**Your instructions:** Could you restate word for word every line from the one containing "R5: none -> 30k (GND, PULSE)" to the end of the data below, pictures excluded?

**Data supplied:**

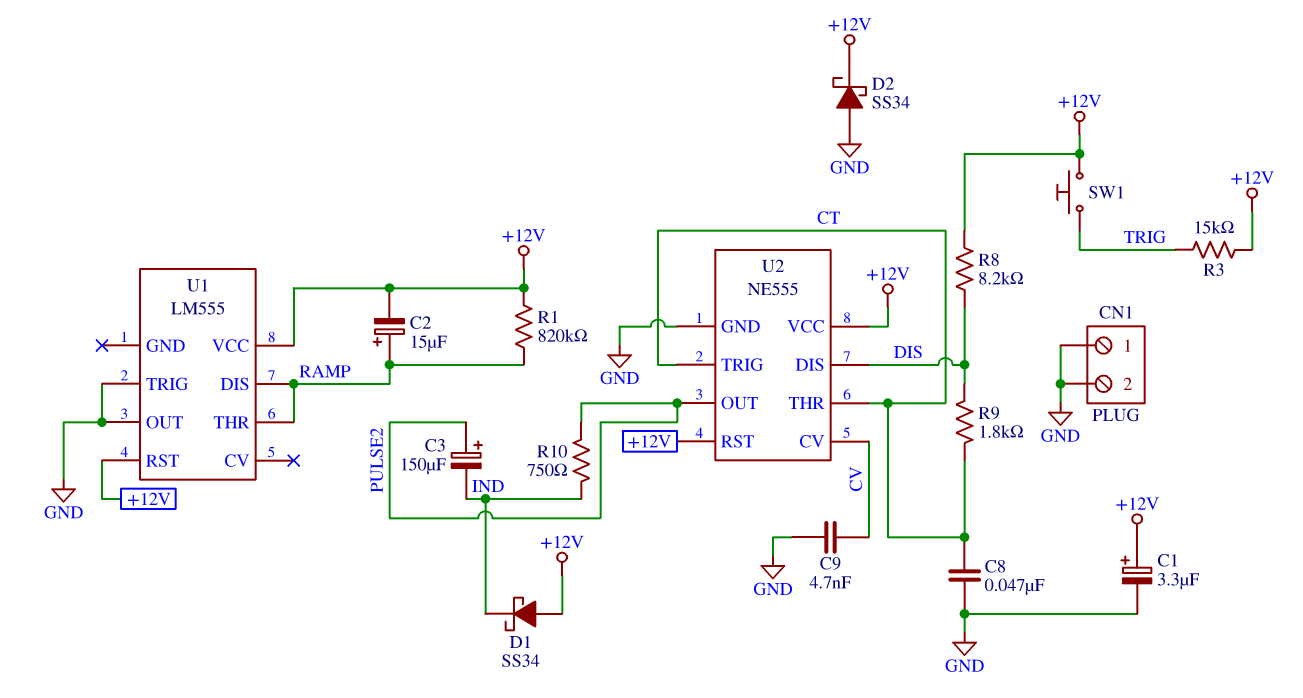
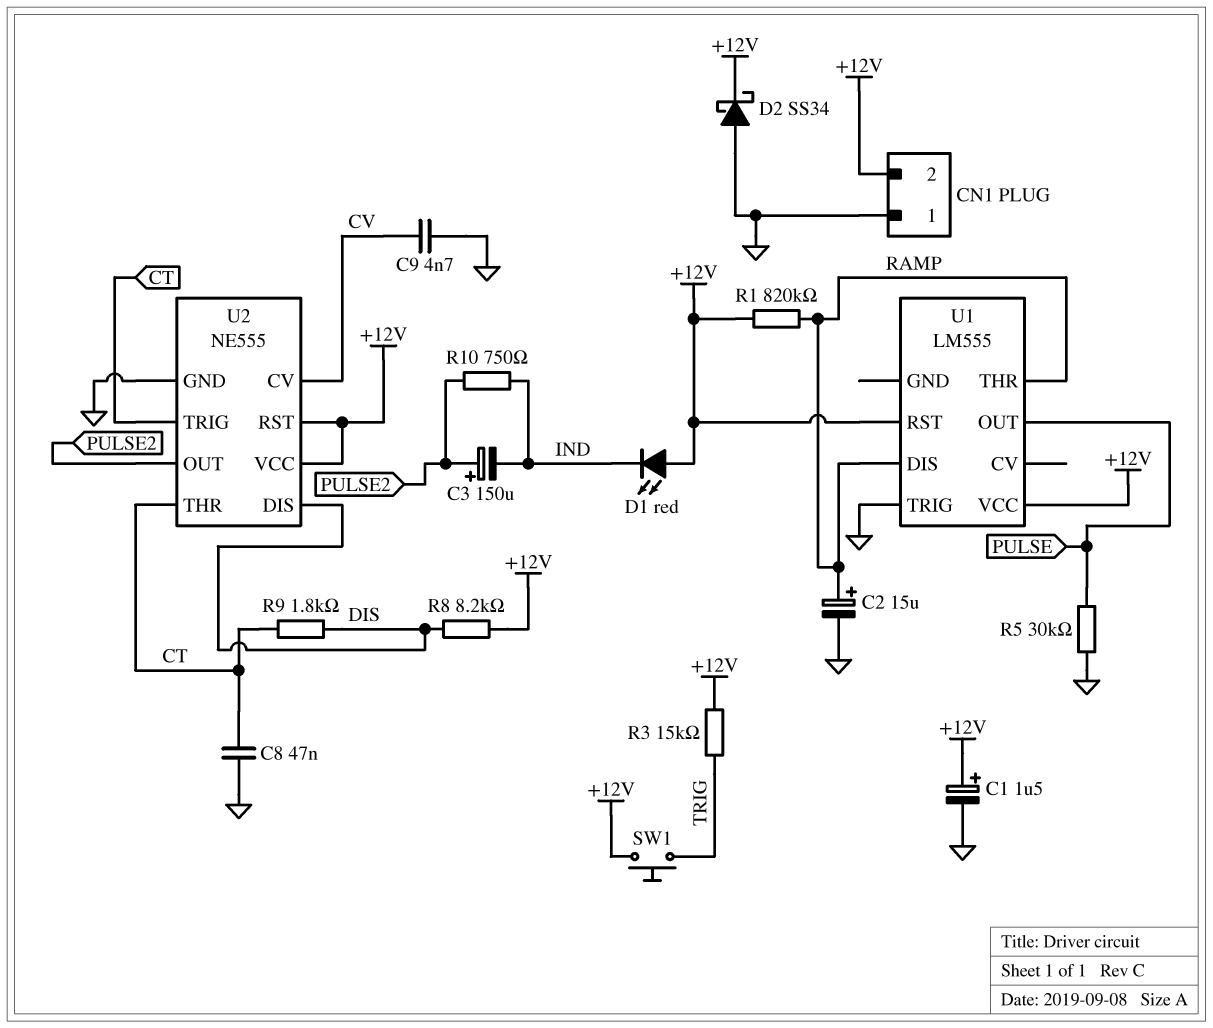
C1: 3.3uF (plus +12V, minus GND) -> 1.5uF (plus +12V, minus GND)
C2: 15uF (plus RAMP, minus +12V) -> 15uF (plus RAMP, minus GND)
CN1 pin 2: GND -> +12V
D1: schottky SS34 (A +12V, K IND) -> LED red (A +12V, K IND)
R5: none -> 30k (GND, PULSE)
U1 pin OUT: GND -> PULSE

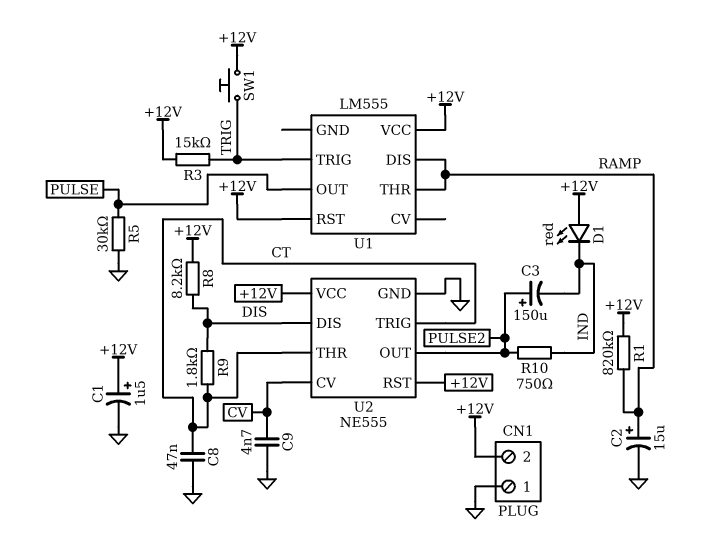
D2: schottky SS34 (A GND, K +12V) -> none
U1 pin TRIG: GND -> TRIG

**Answer for the task:**
R5: none -> 30k (GND, PULSE)
U1 pin OUT: GND -> PULSE

D2: schottky SS34 (A GND, K +12V) -> none
U1 pin TRIG: GND -> TRIG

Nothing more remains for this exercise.